(Source records)
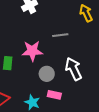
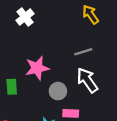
gray line: (60, 35) -> (83, 52), moved

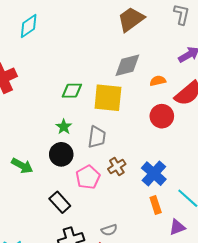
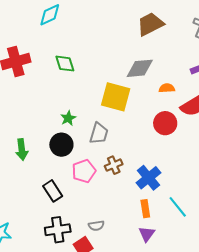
green diamond: (72, 91) -> (65, 64), moved, turned 65
green arrow: (22, 166) -> (22, 150), turned 45
purple triangle: (177, 227) -> (147, 234), moved, turned -42

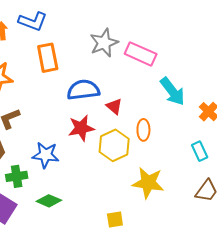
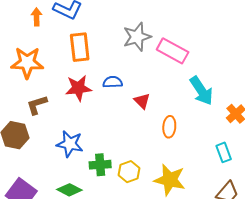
blue semicircle: (83, 90) -> (113, 82), size x0.6
red star: (81, 128) -> (78, 88), moved
yellow hexagon: (114, 145) -> (129, 172), moved, size x0.7
green cross: (17, 176) -> (100, 165), moved

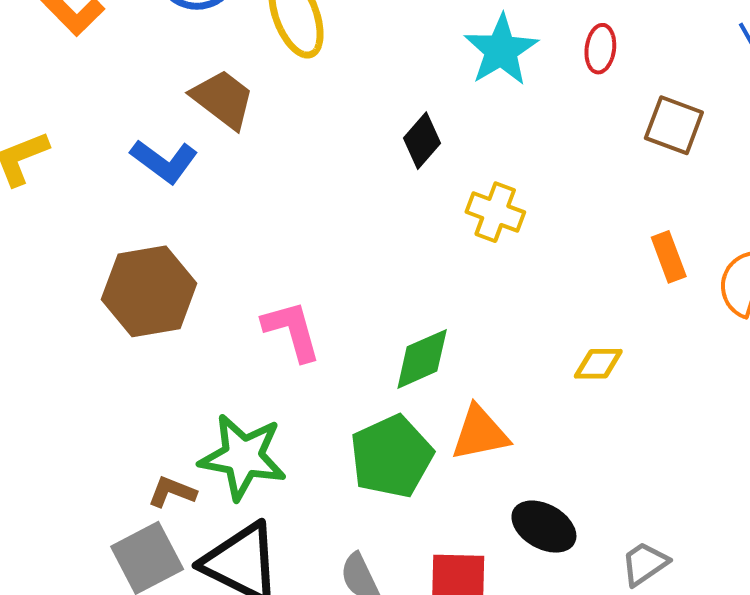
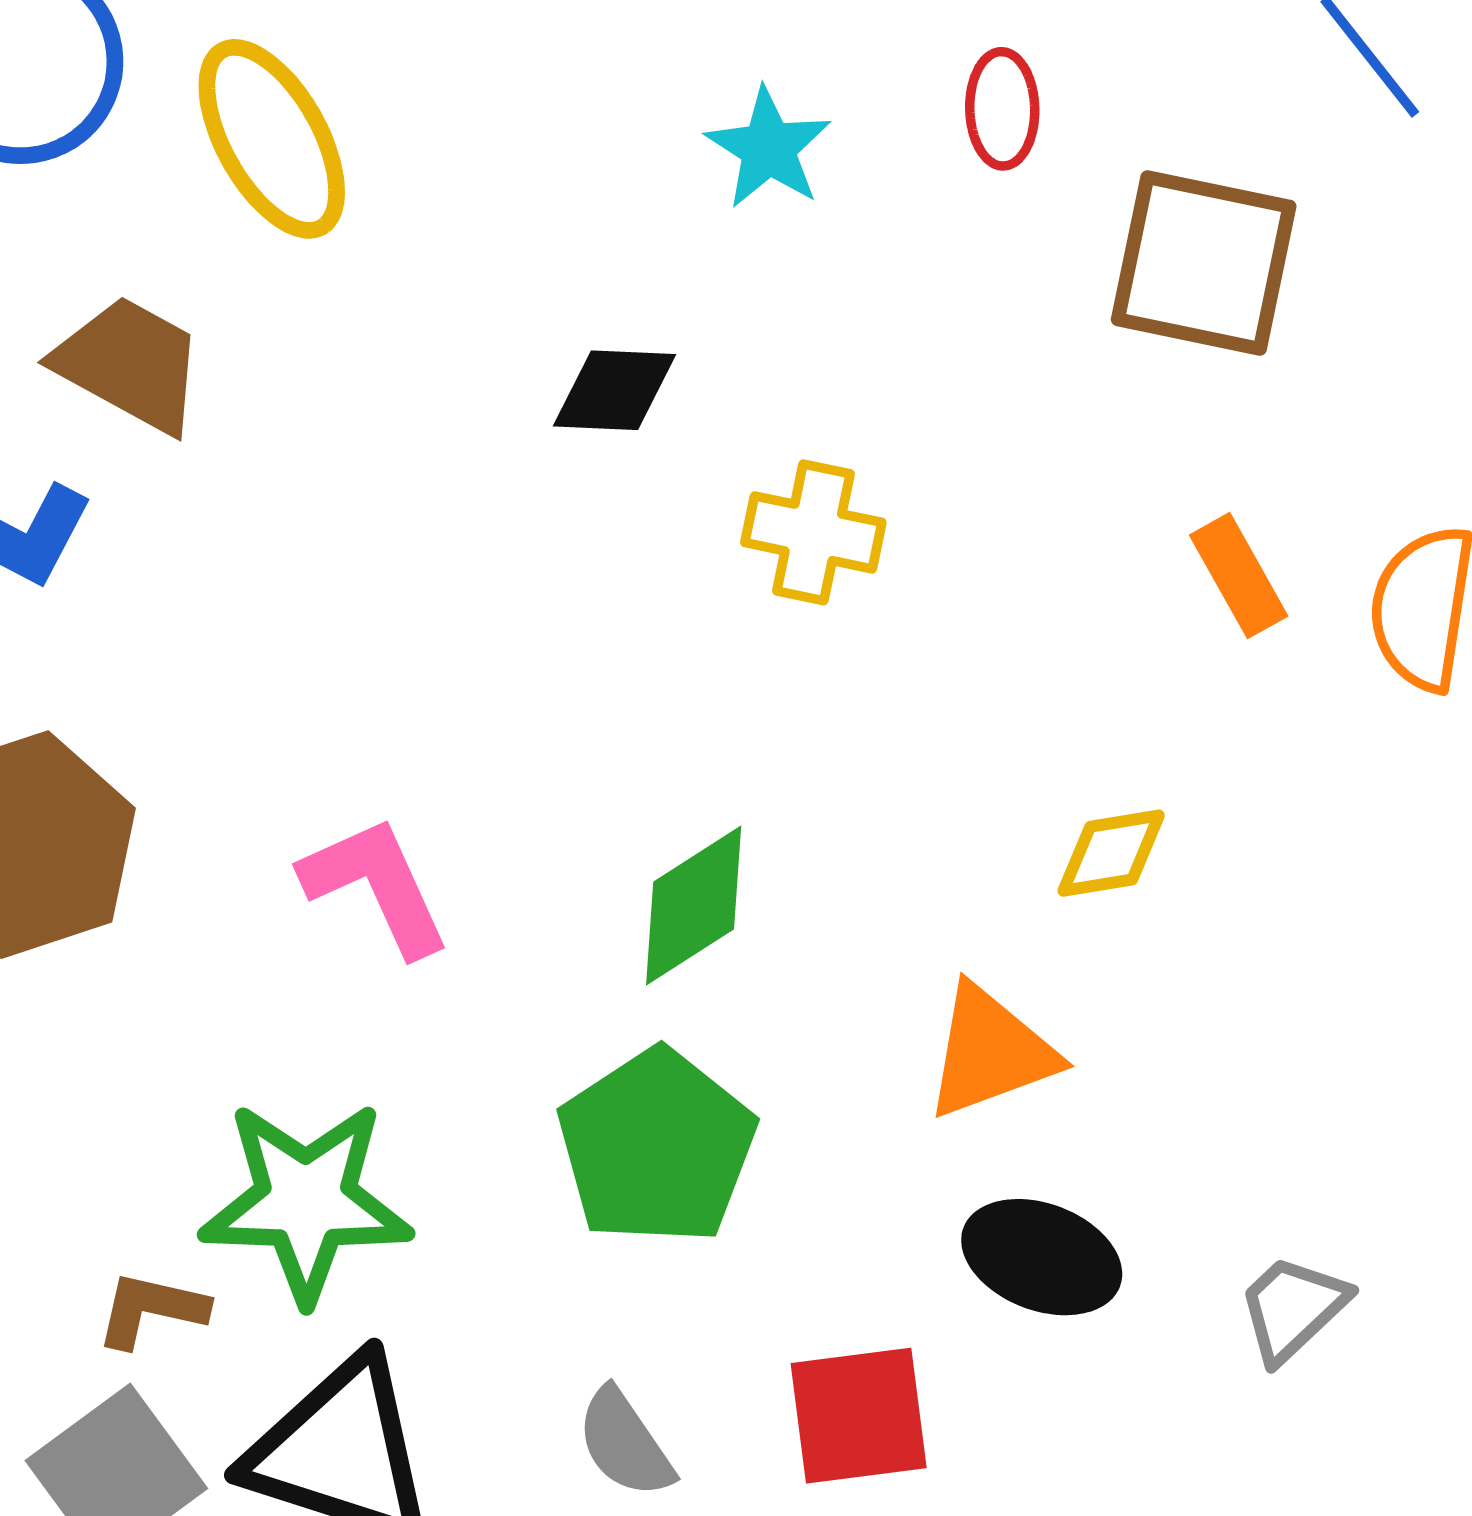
cyan star: (501, 50) -> (768, 148), size x0.7
brown square: (674, 125) -> (1204, 263), size x1.4
black diamond: (422, 141) -> (615, 390), turned 60
orange triangle: (480, 433) -> (990, 1052), moved

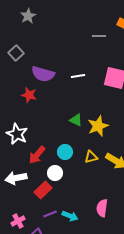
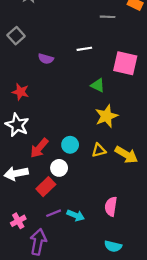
purple semicircle: (43, 74) -> (46, 59), size x0.6
white line: (78, 76) -> (84, 49), moved
red star: (29, 95) -> (20, 92), moved
green triangle: (76, 120) -> (98, 85), moved

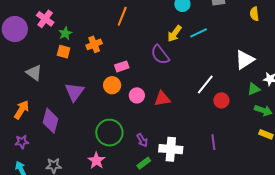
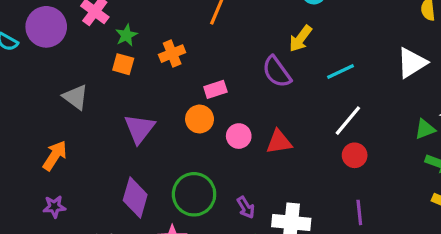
cyan line: (199, 33) -> (340, 72), moved
white triangle: (245, 60) -> (412, 63), moved
red circle: (221, 100) -> (355, 155), moved
purple diamond: (50, 121) -> (135, 197), moved

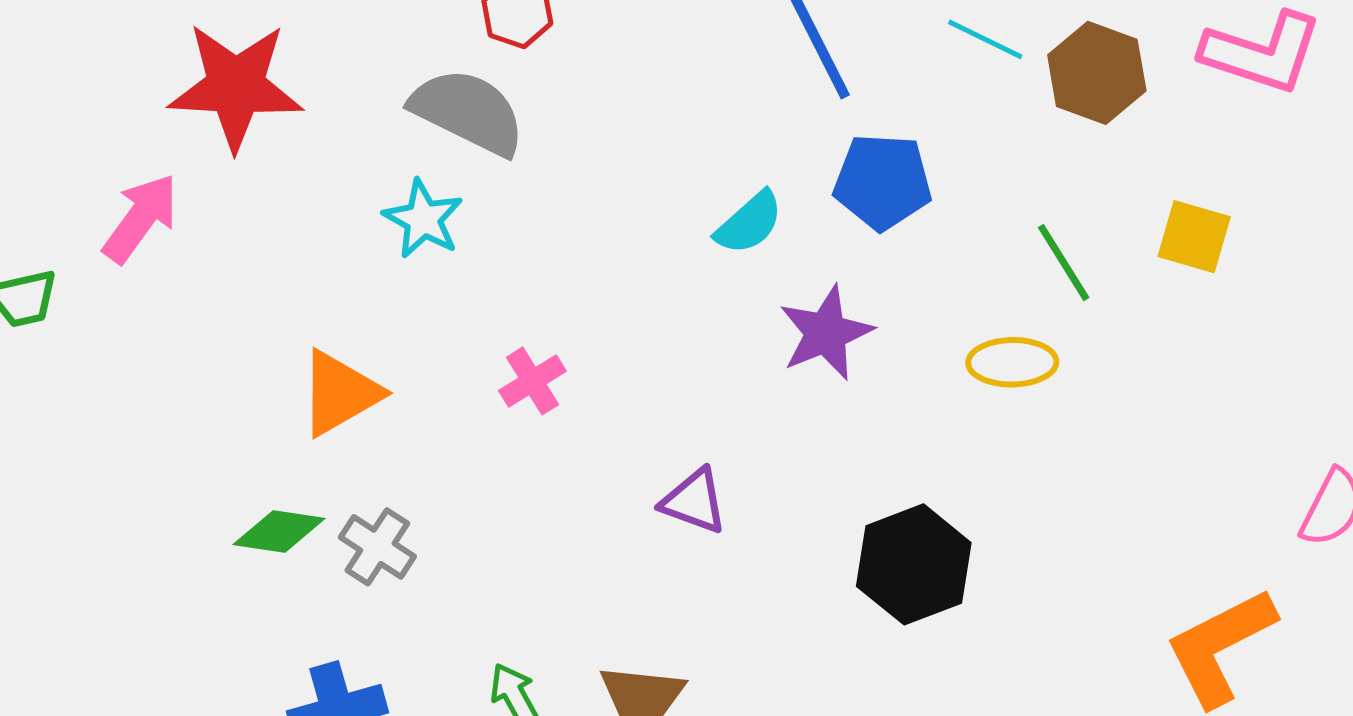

INSTRUCTIONS TO FOLLOW: Once the line containing "blue semicircle: (83, 90)" has been located, transcribe exactly and only every line from the first line of the entries through it, excluding pictures.

RESULT OF THE TASK:
gray line: (60, 35) -> (83, 52), moved

green diamond: (72, 91) -> (65, 64), moved, turned 65
green arrow: (22, 166) -> (22, 150), turned 45
purple triangle: (177, 227) -> (147, 234), moved, turned -42

blue semicircle: (83, 90) -> (113, 82), size x0.6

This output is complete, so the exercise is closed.